WORK TASK => Please set down, unchanged, each line from the one with "type=recoloured; before=sand timer/jet-black;" to the final line of the data below, both included. Drop the pictures.

Object state comparisons

------------------------------------------------------------------------

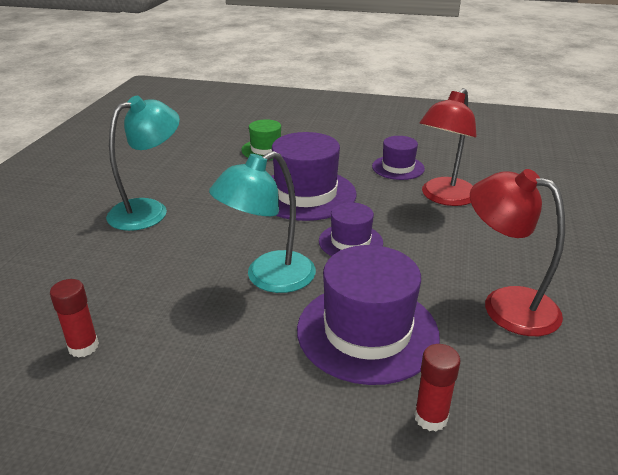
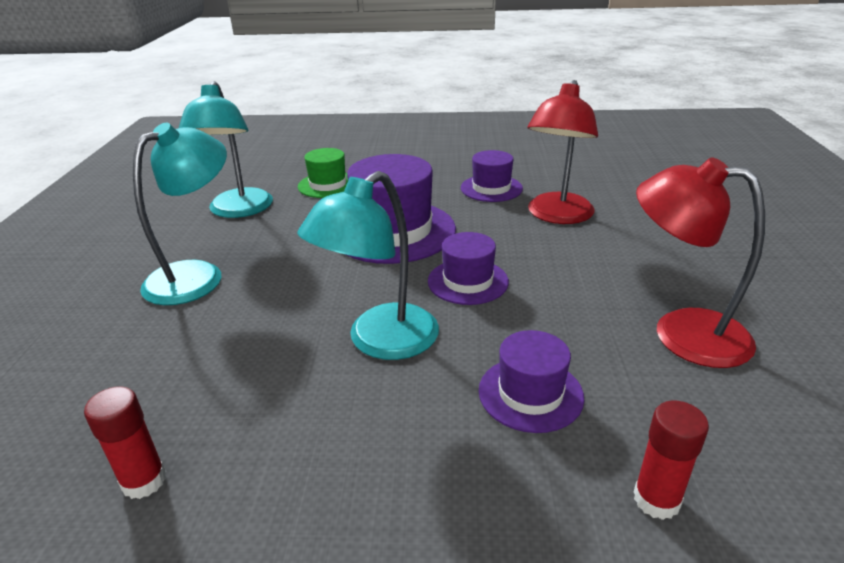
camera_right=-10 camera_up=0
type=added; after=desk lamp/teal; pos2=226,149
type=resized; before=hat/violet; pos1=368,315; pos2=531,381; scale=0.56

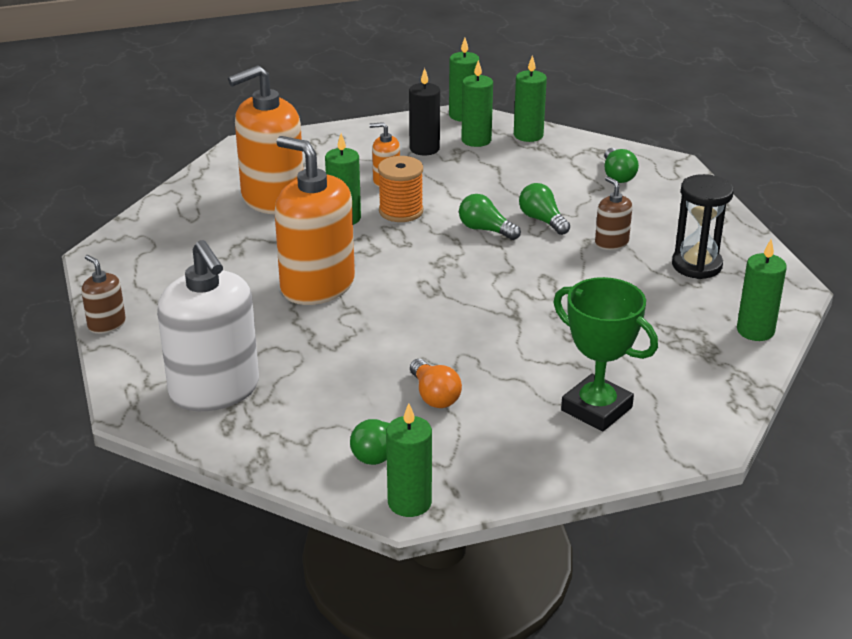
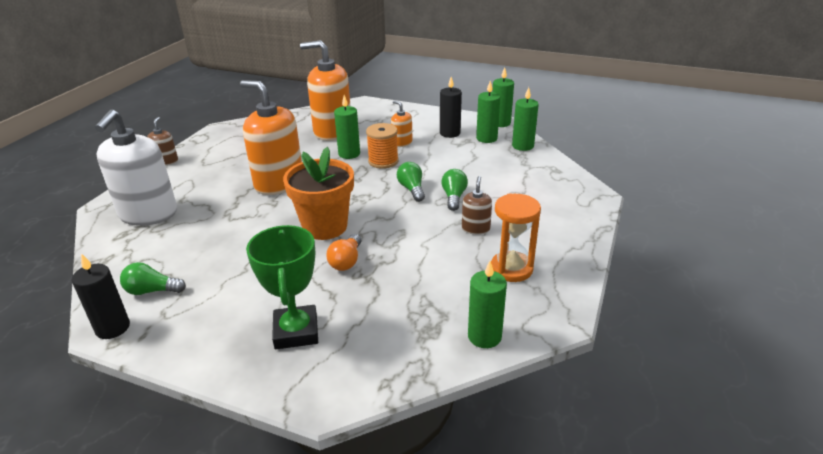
camera_right=40 camera_up=0
type=recoloured; before=wax candle/leaf-green; after=wax candle/jet-black; pos1=409,460; pos2=101,296
type=turned; before=pump bottle/bright orange; pos1=315,220; pos2=271,137; turn=-45
type=added; after=potted plant/bright orange; pos2=318,193
type=moved; before=bulb/bright orange; pos1=436,383; pos2=343,252
type=recoloured; before=sand timer/jet-black; after=sand timer/bright orange; pos1=703,226; pos2=516,237
type=removed; before=bulb/leaf-green; pos1=621,165

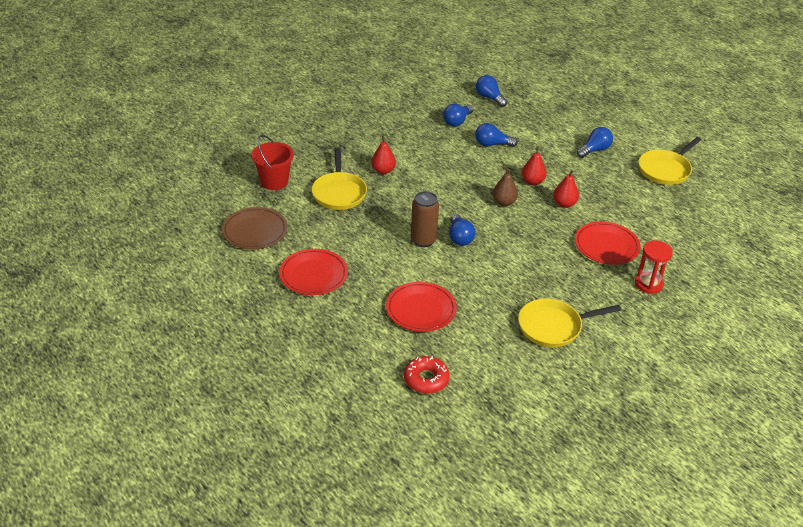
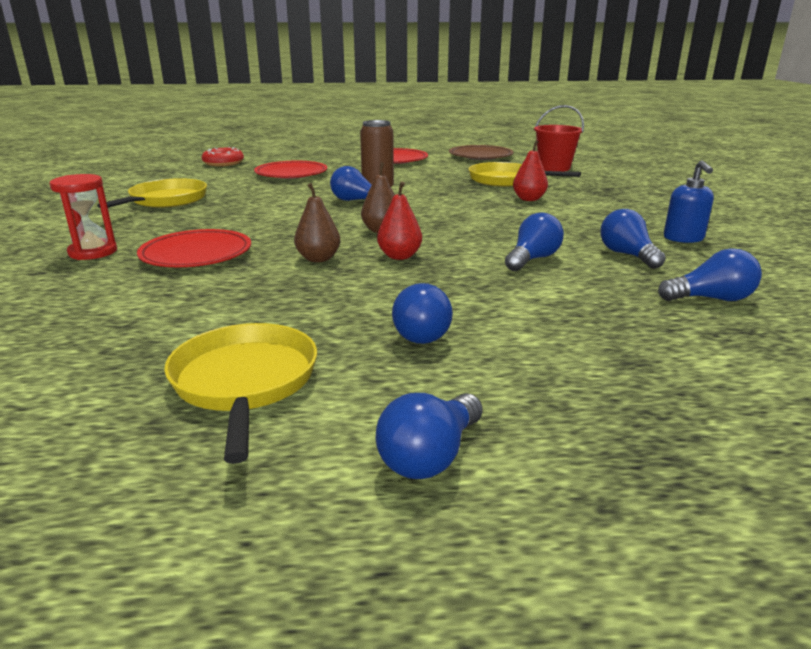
camera_right=125 camera_up=-15
type=recoloured; before=pear/scarlet; after=pear/brown; pos1=566,189; pos2=317,222
type=added; after=bulb/royal blue; pos2=429,436
type=added; after=pump bottle/royal blue; pos2=689,201

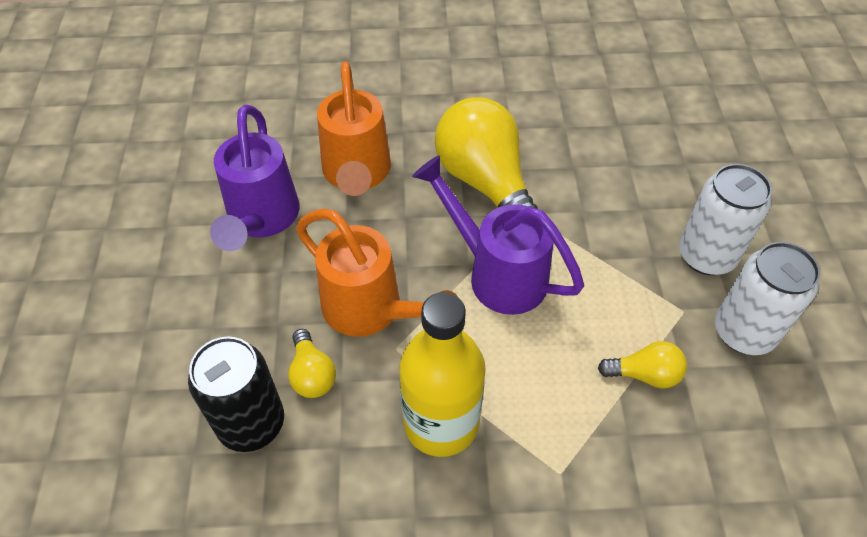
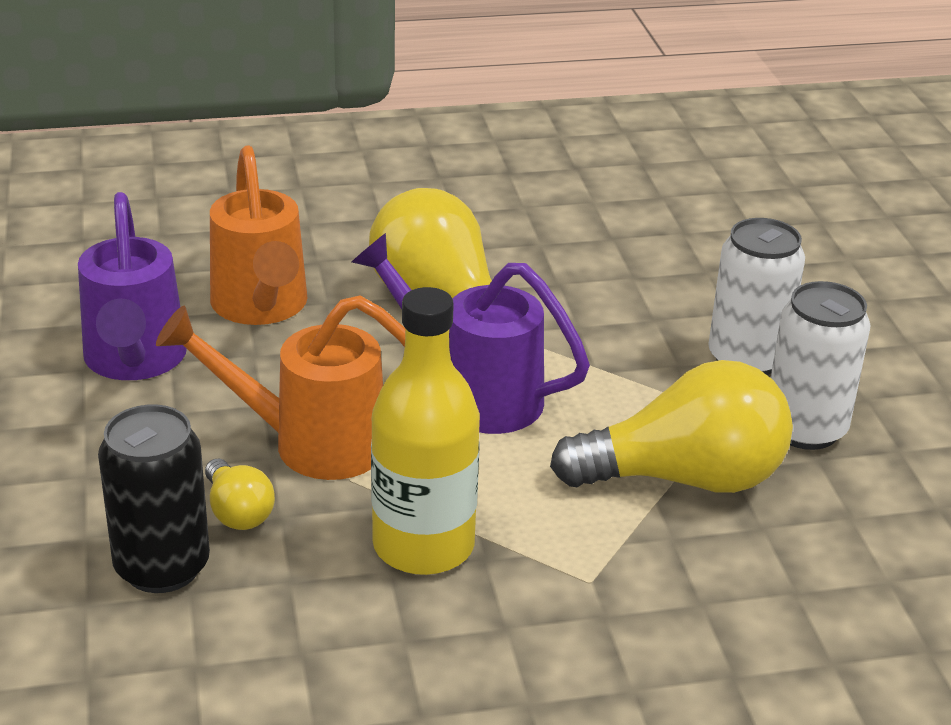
camera_right=-10 camera_up=-20
type=turned; before=watering pot/bright orange; pos1=377,273; pos2=280,388; turn=150
type=resized; before=bulb/bright yellow; pos1=642,365; pos2=671,426; scale=2.13

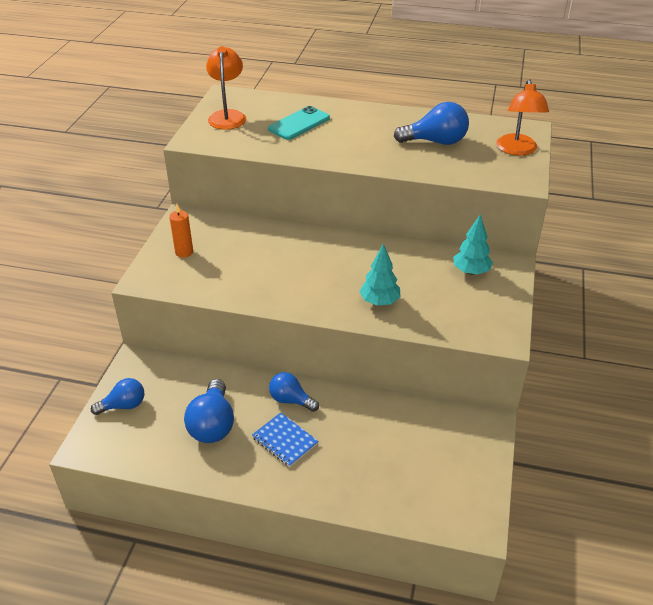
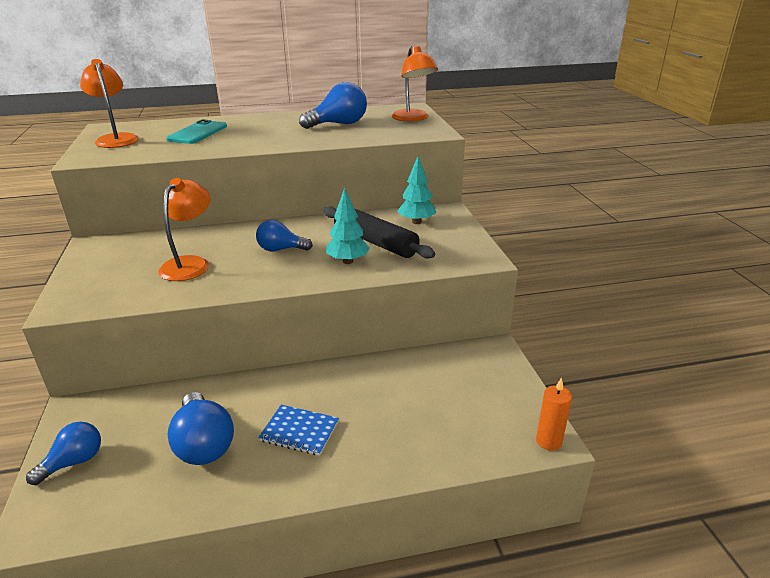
camera_right=-25 camera_up=-10
type=added; after=desk lamp/bright orange; pos2=184,229
type=moved; before=bulb/royal blue; pos1=294,392; pos2=284,235
type=added; after=rolling pin/jet-black; pos2=379,232
type=moved; before=wax candle/bright orange; pos1=181,231; pos2=554,414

------------------------------------------------------------------------

PROBLEM SOLUTION =>
type=recoloured; before=sand timer/jet-black; after=sand timer/bright orange; pos1=703,226; pos2=516,237
type=removed; before=bulb/leaf-green; pos1=621,165

camera_right=125 camera_up=-15
type=recoloured; before=pear/scarlet; after=pear/brown; pos1=566,189; pos2=317,222
type=added; after=bulb/royal blue; pos2=429,436
type=added; after=pump bottle/royal blue; pos2=689,201

camera_right=-10 camera_up=-20
type=turned; before=watering pot/bright orange; pos1=377,273; pos2=280,388; turn=150
type=resized; before=bulb/bright yellow; pos1=642,365; pos2=671,426; scale=2.13

camera_right=-25 camera_up=-10
type=added; after=desk lamp/bright orange; pos2=184,229
type=moved; before=bulb/royal blue; pos1=294,392; pos2=284,235
type=added; after=rolling pin/jet-black; pos2=379,232
type=moved; before=wax candle/bright orange; pos1=181,231; pos2=554,414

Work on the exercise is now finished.